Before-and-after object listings
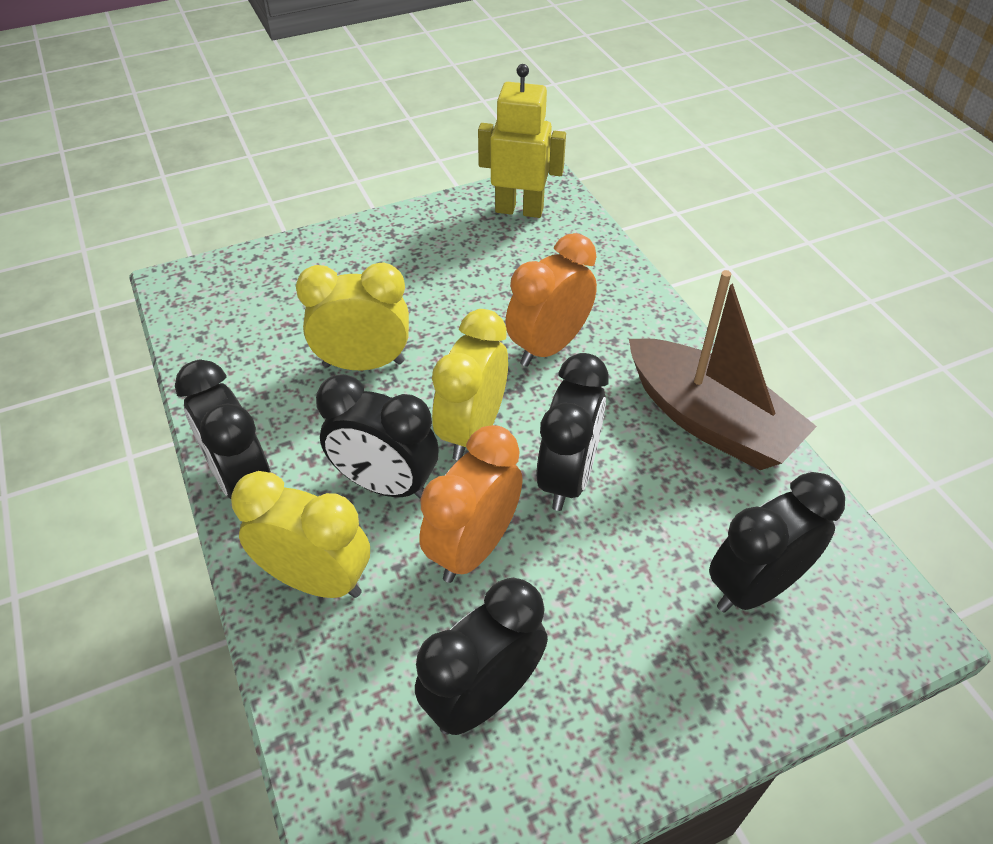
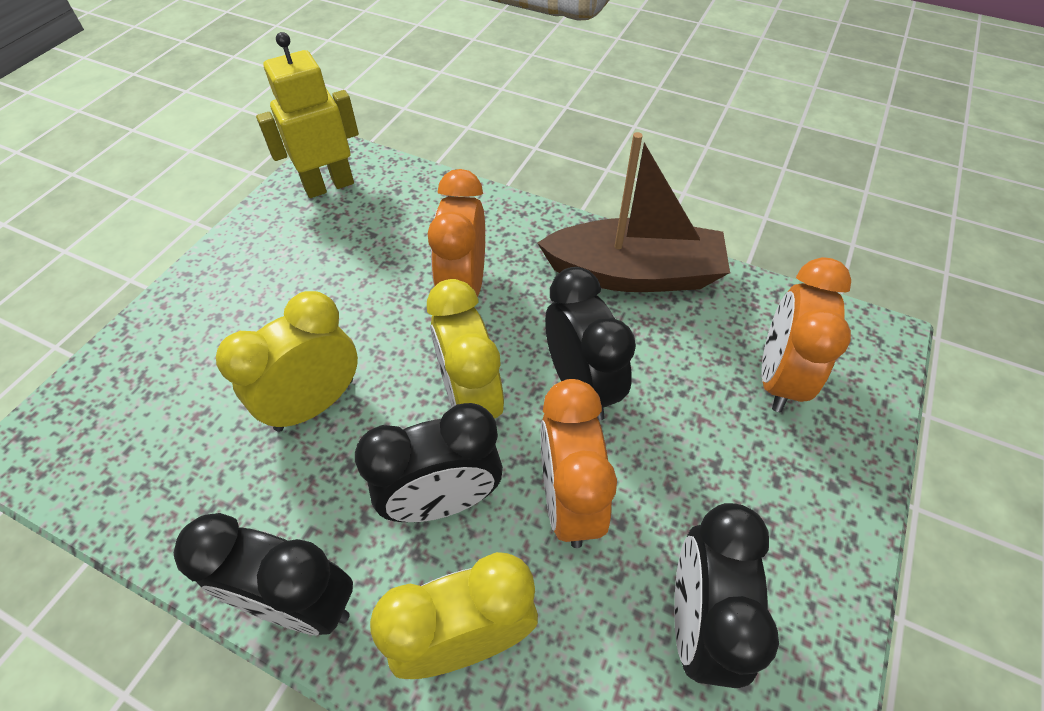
camera: 40 degrees left, 5 degrees up
(754, 587) = (778, 378): black clock -> orange clock

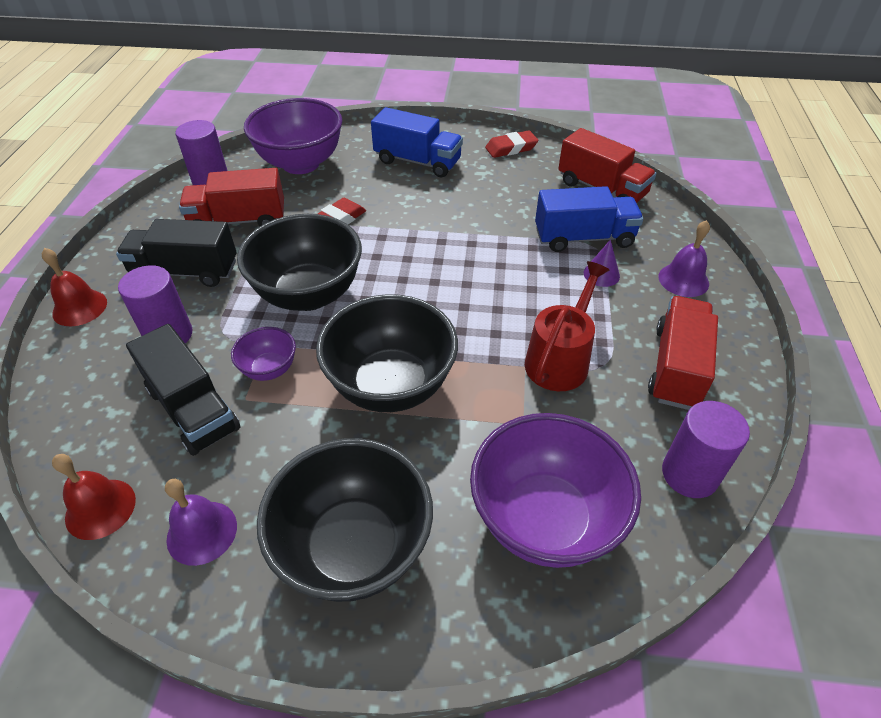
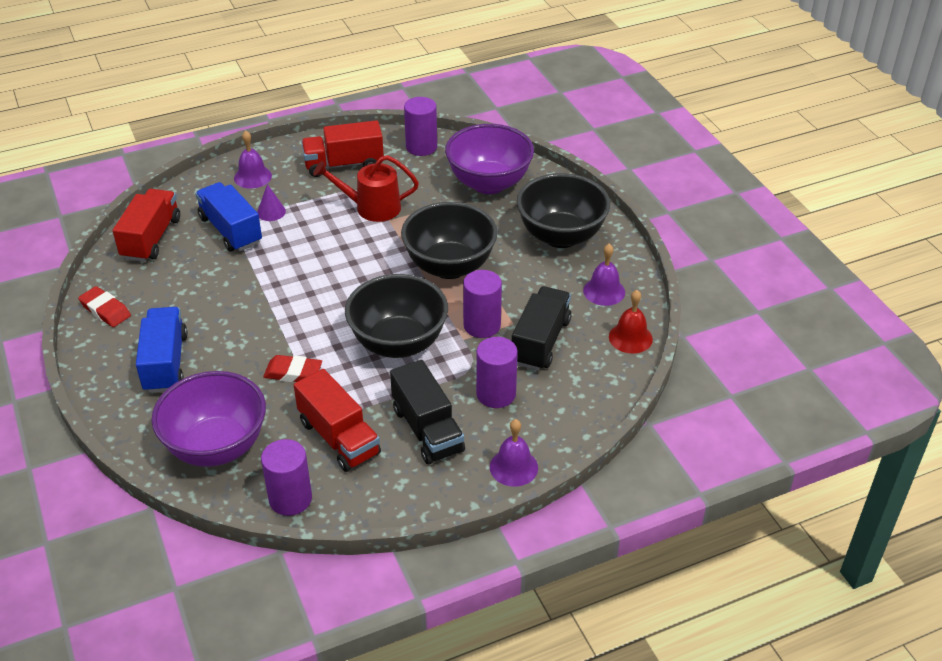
camera: 120 degrees left, 5 degrees down
(80, 307) = (513, 467): red bell -> purple bell
(269, 369) = (482, 325): purple bowl -> purple cylinder

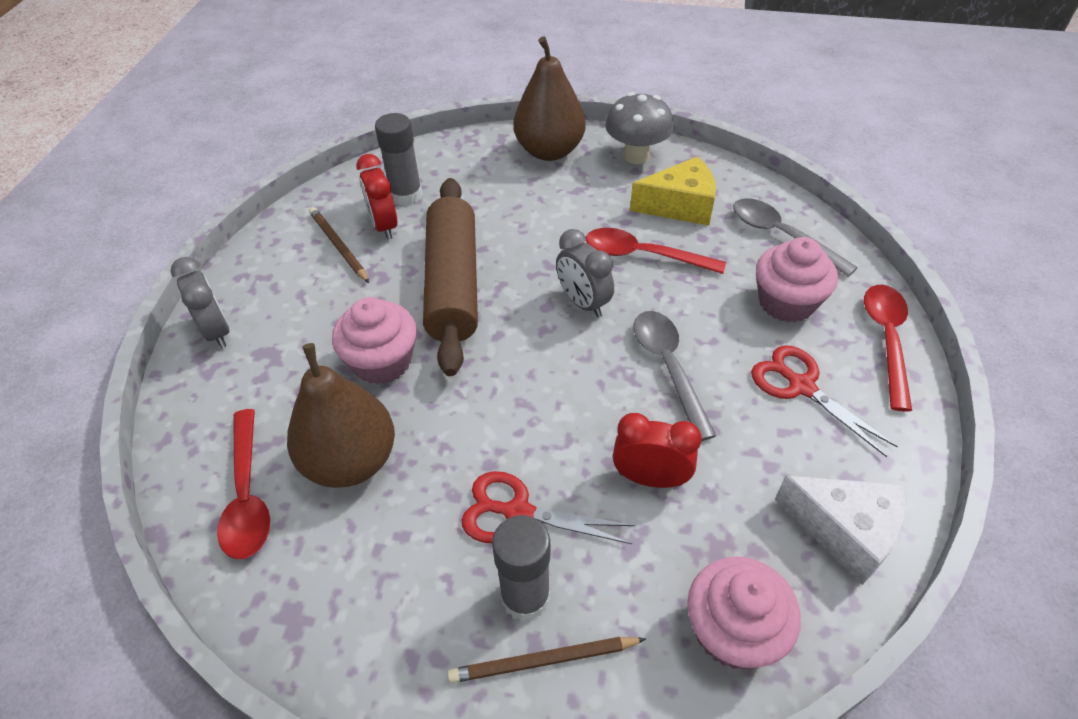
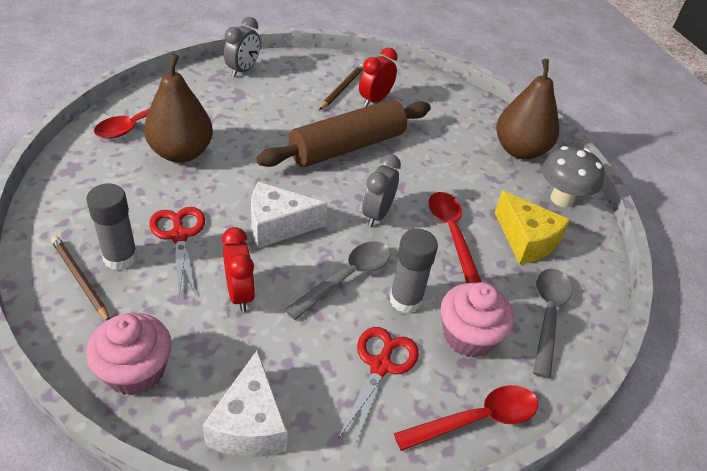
camera: 55 degrees right, 5 degrees down
(382, 362) = (261, 139): pink cupcake -> none
(406, 195) = (411, 99): grey glue stick -> grey glue stick (405, 300)
(554, 401) = (278, 225): none -> white cheese

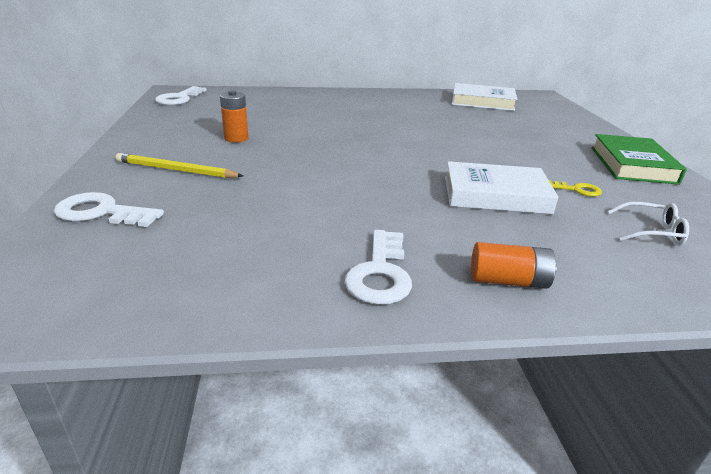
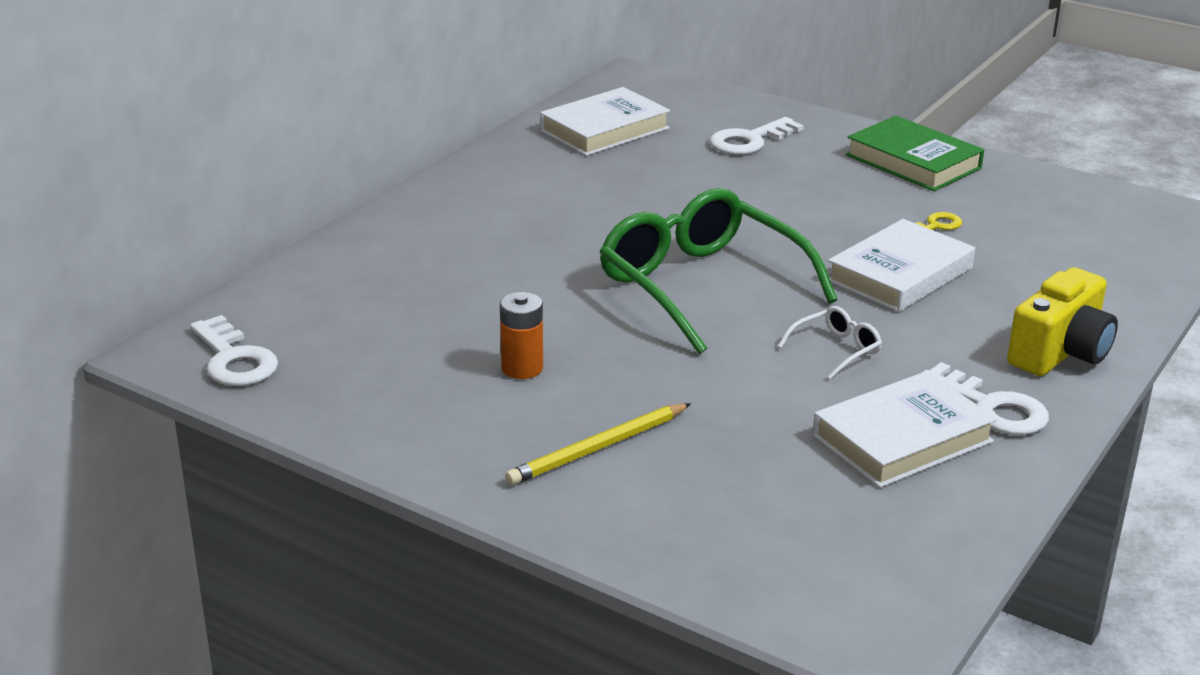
camera: 50 degrees left, 0 degrees up
(101, 212) = (685, 532): white key -> white key (749, 141)
(289, 250) = (902, 438): none -> white book
(379, 152) = (702, 286): none -> green glasses
(508, 281) = (1060, 353): orange battery -> yellow camera
(651, 232) = (1049, 242): white glasses -> white glasses (836, 350)

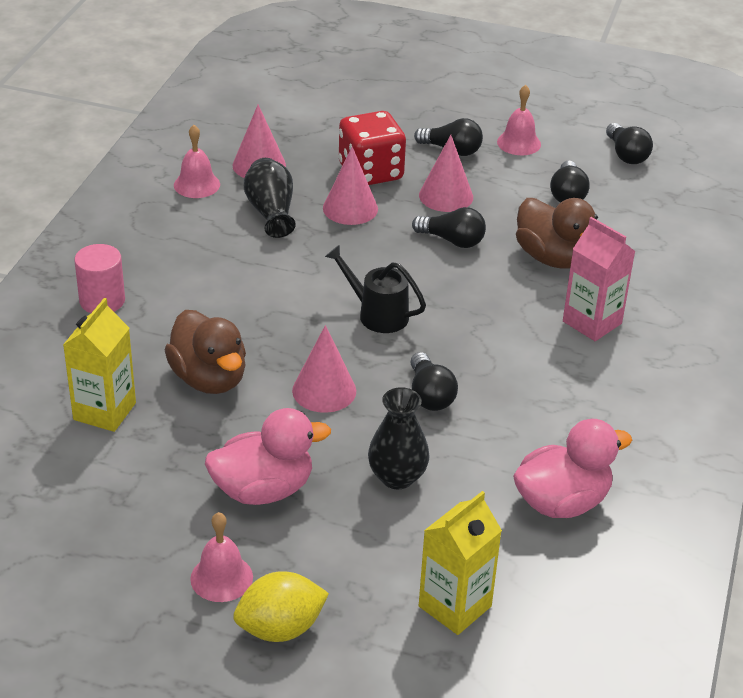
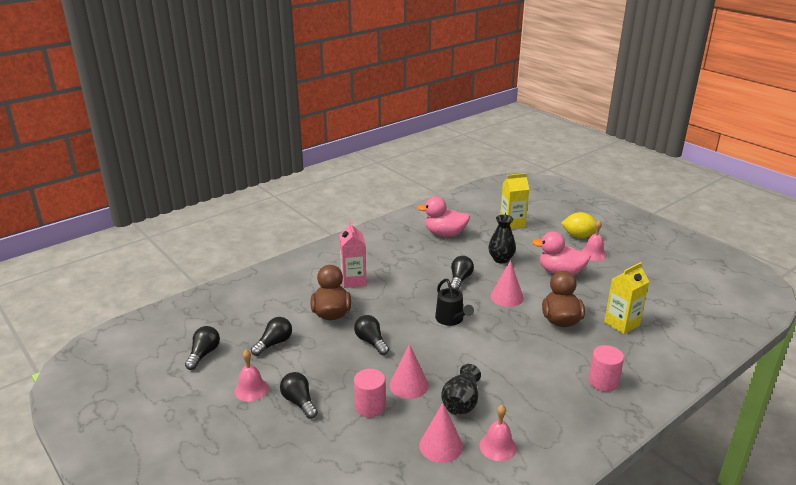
camera: 145 degrees left, 10 degrees down
(370, 172) = (370, 407): red dice -> pink cylinder
(446, 196) = (342, 370): pink cone -> none

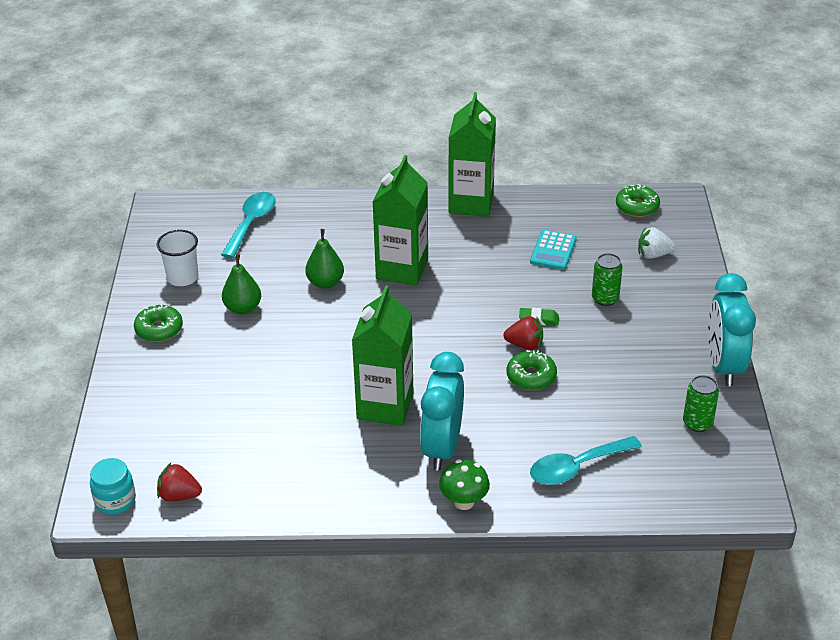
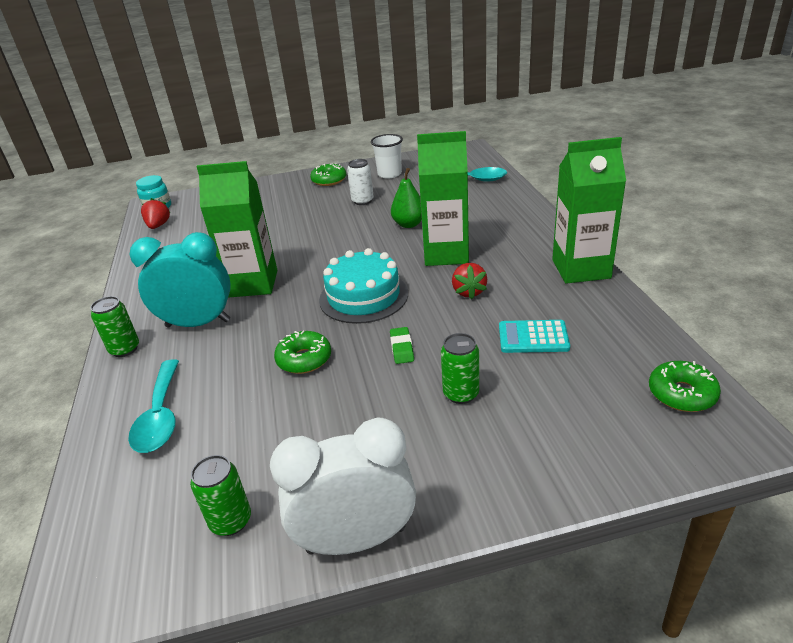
camera: 80 degrees right, 5 degrees down
(243, 308) = (362, 201): green pear -> white can
(450, 331) = (363, 296): none -> turquoise cake
(464, 502) = (125, 349): green mushroom -> green can
(525, 345) = (355, 346): red strawberry -> red strawberry (469, 292)
(576, 467) = (160, 416): turquoise spoon -> turquoise spoon turned 150 degrees counterclockwise
(653, 255) = (580, 426): white strawberry -> none
(723, 366) = (356, 539): turquoise clock -> white clock

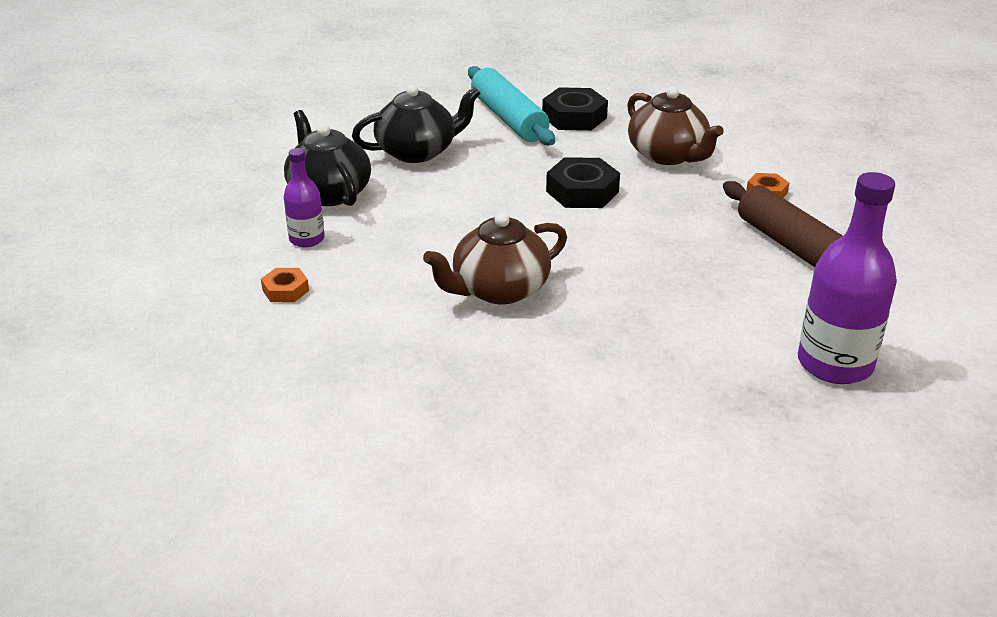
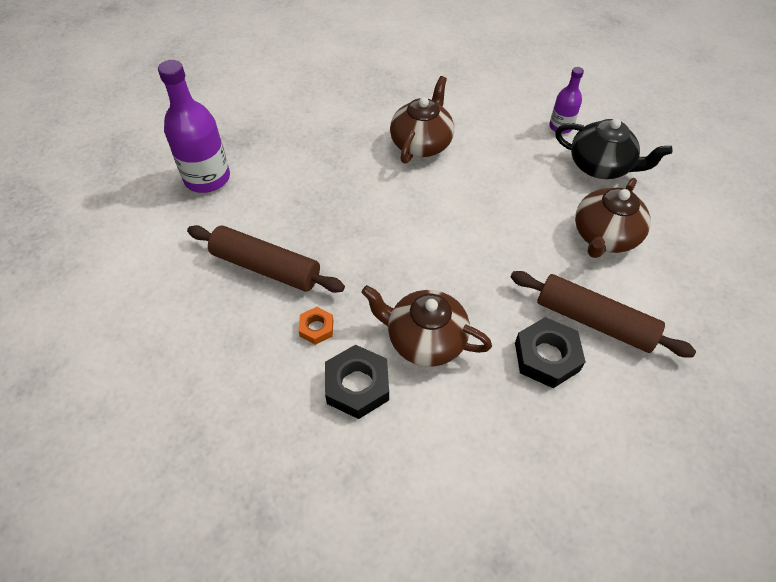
camera: 145 degrees right, 20 degrees up
(285, 290) = (524, 93): orange nut -> none
(417, 151) = (604, 236): black teapot -> brown teapot
(509, 118) = (594, 321): turquoise rolling pin -> brown rolling pin
(582, 191) = (450, 253): black nut -> black nut (357, 385)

The problem: One exact copy of the data, no pictures: write it out line for line.

Task response:
camera: 40 degrees left, 5 degrees up
(754, 587) = (778, 378): black clock -> orange clock

camera: 120 degrees left, 5 degrees down
(80, 307) = (513, 467): red bell -> purple bell
(269, 369) = (482, 325): purple bowl -> purple cylinder

camera: 55 degrees right, 5 degrees down
(382, 362) = (261, 139): pink cupcake -> none
(406, 195) = (411, 99): grey glue stick -> grey glue stick (405, 300)
(554, 401) = (278, 225): none -> white cheese

camera: 50 degrees left, 0 degrees up
(101, 212) = (685, 532): white key -> white key (749, 141)
(289, 250) = (902, 438): none -> white book
(379, 152) = (702, 286): none -> green glasses
(508, 281) = (1060, 353): orange battery -> yellow camera
(651, 232) = (1049, 242): white glasses -> white glasses (836, 350)

camera: 145 degrees left, 10 degrees down
(370, 172) = (370, 407): red dice -> pink cylinder
(446, 196) = (342, 370): pink cone -> none

camera: 80 degrees right, 5 degrees down
(243, 308) = (362, 201): green pear -> white can
(450, 331) = (363, 296): none -> turquoise cake
(464, 502) = (125, 349): green mushroom -> green can
(525, 345) = (355, 346): red strawberry -> red strawberry (469, 292)
(576, 467) = (160, 416): turquoise spoon -> turquoise spoon turned 150 degrees counterclockwise
(653, 255) = (580, 426): white strawberry -> none
(723, 366) = (356, 539): turquoise clock -> white clock

camera: 145 degrees right, 20 degrees up
(285, 290) = (524, 93): orange nut -> none
(417, 151) = (604, 236): black teapot -> brown teapot
(509, 118) = (594, 321): turquoise rolling pin -> brown rolling pin
(582, 191) = (450, 253): black nut -> black nut (357, 385)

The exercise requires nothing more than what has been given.